[REQUIRED ACTION]: Please give a word-for-word repeat of the line containing "C7: none -> 1000uF (plus X5, minus G7)" and all lines that come after it in the entries below, ending at the last line.

(Data excerpts)
/---

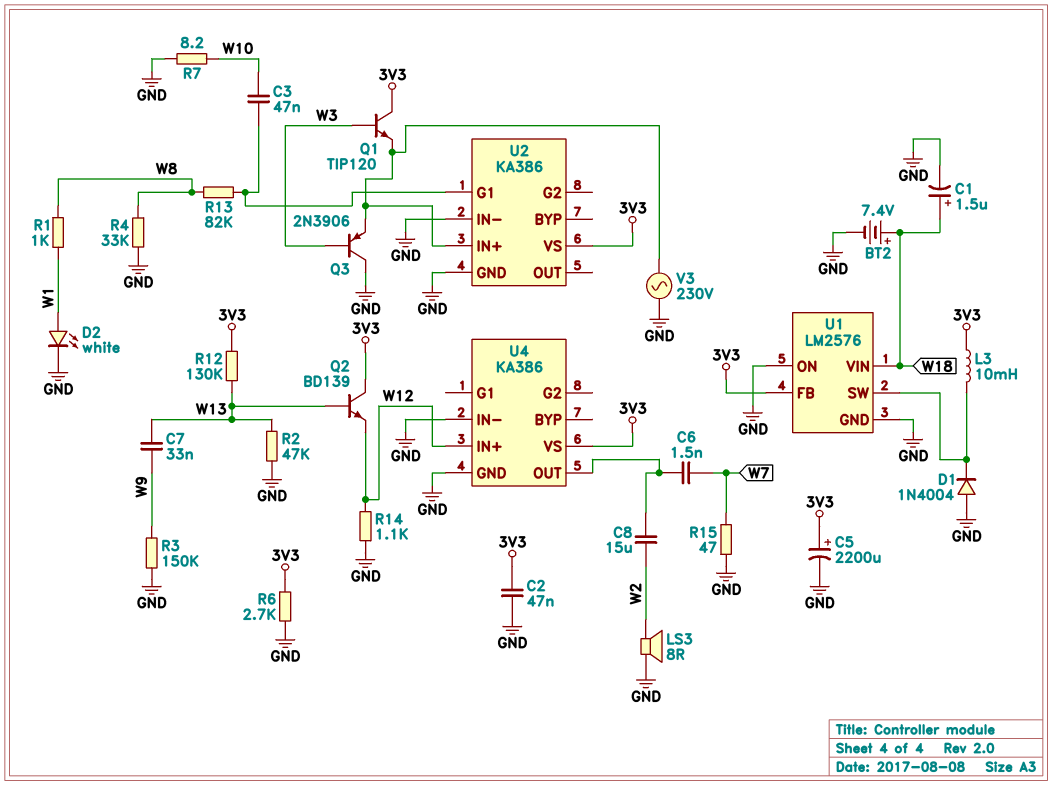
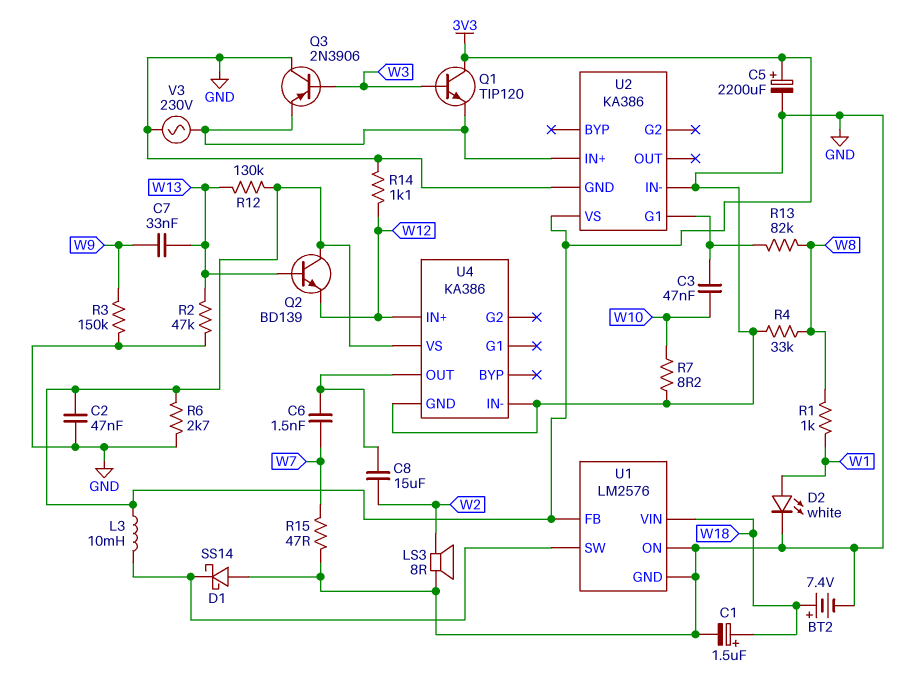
D1: diode 1N4004 (A GND, K U1/SW) -> schottky SS14 (A GND, K U1/SW)

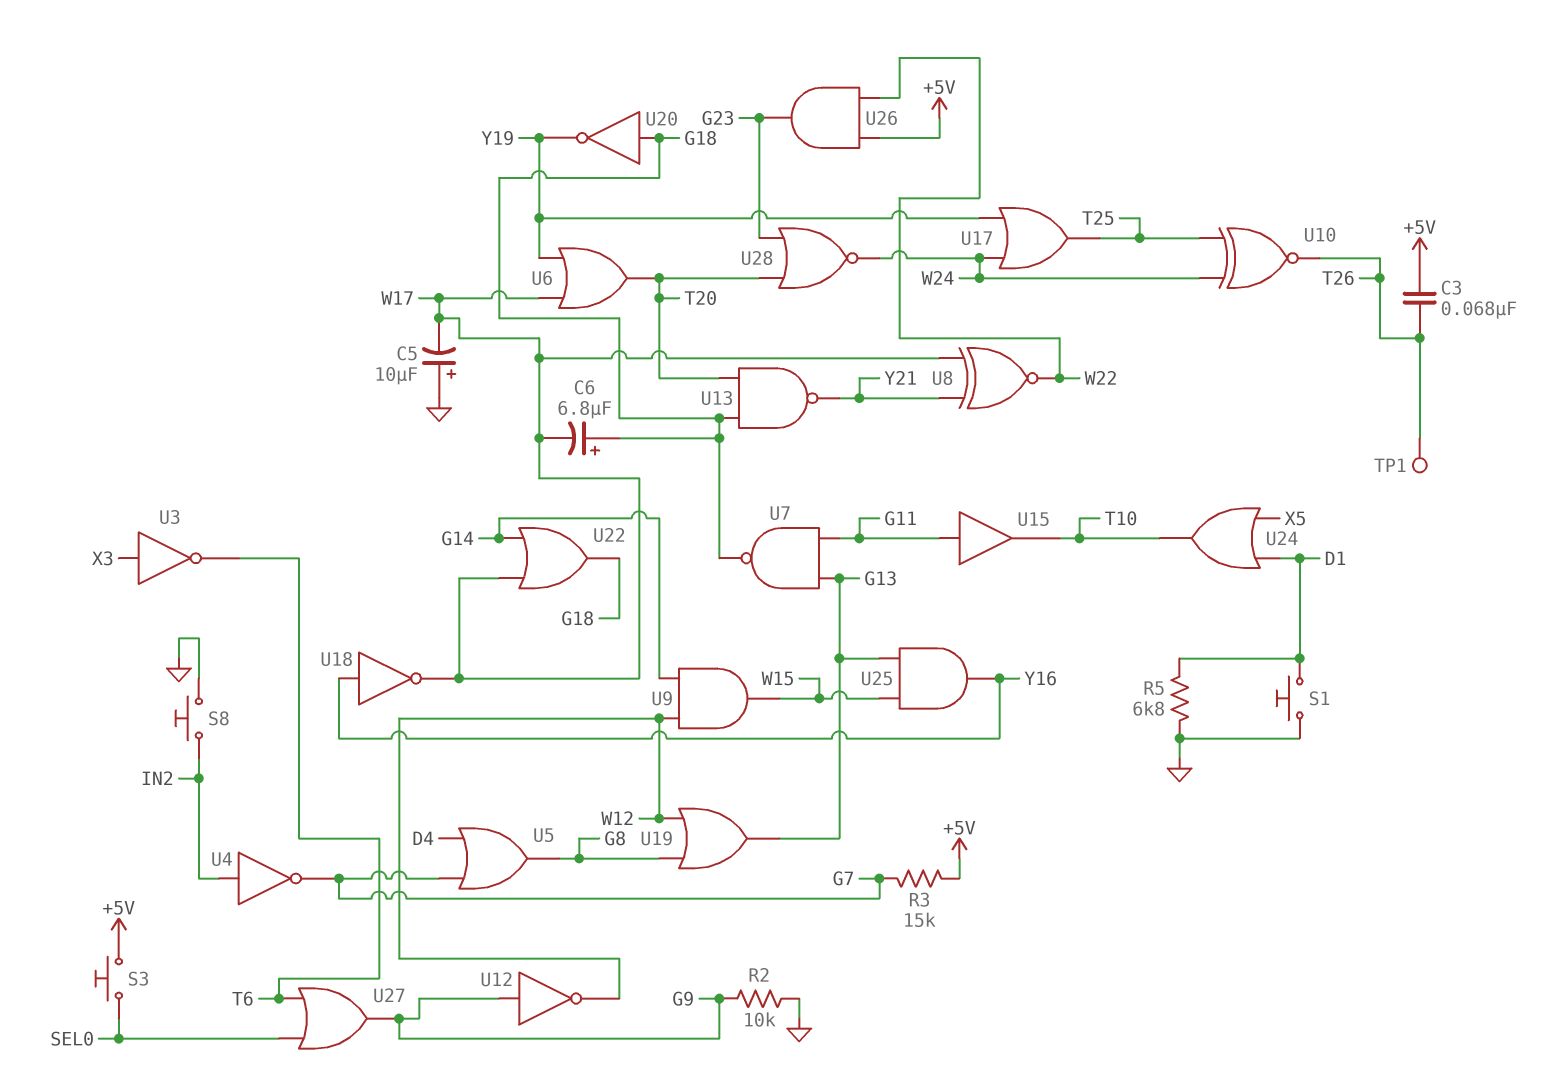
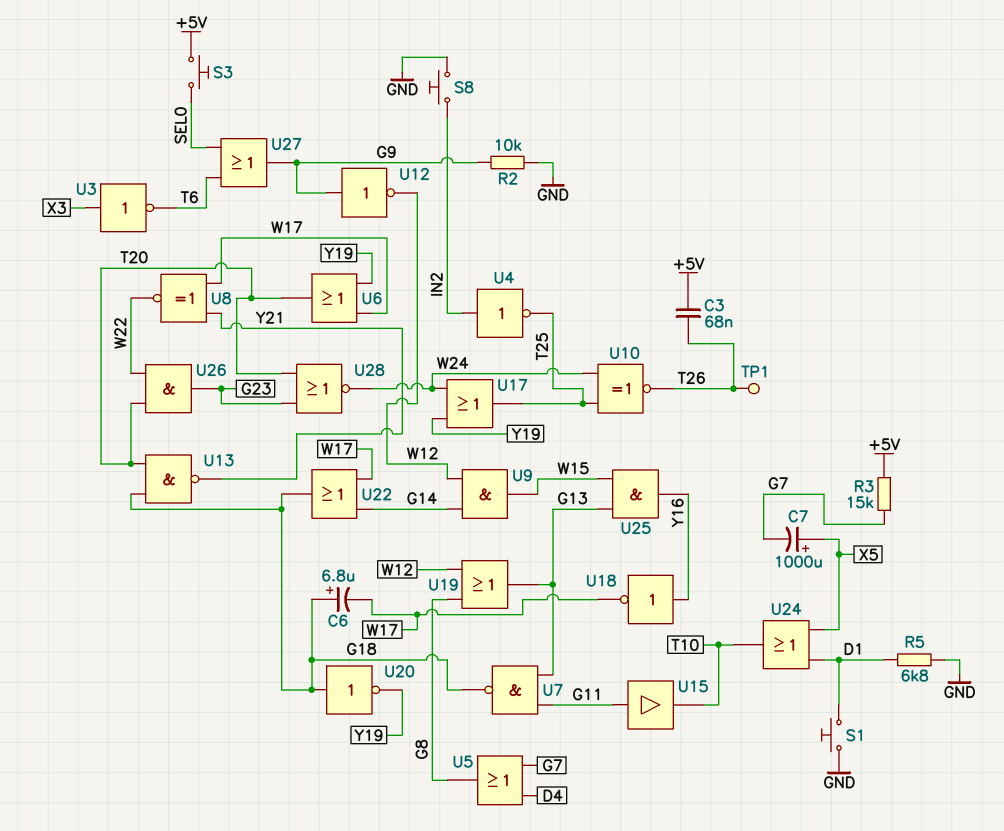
C5: 10uF (plus GND, minus W17) -> none
C7: none -> 1000uF (plus X5, minus G7)
U4: NOT (in IN2, out G7) -> NOT (in IN2, out T25)
U26: AND (in +5V, in W22, out G23) -> AND (in T20, in W22, out G23)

\---

[SOLUTION BELOW]:
C7: none -> 1000uF (plus X5, minus G7)
U4: NOT (in IN2, out G7) -> NOT (in IN2, out T25)
U26: AND (in +5V, in W22, out G23) -> AND (in T20, in W22, out G23)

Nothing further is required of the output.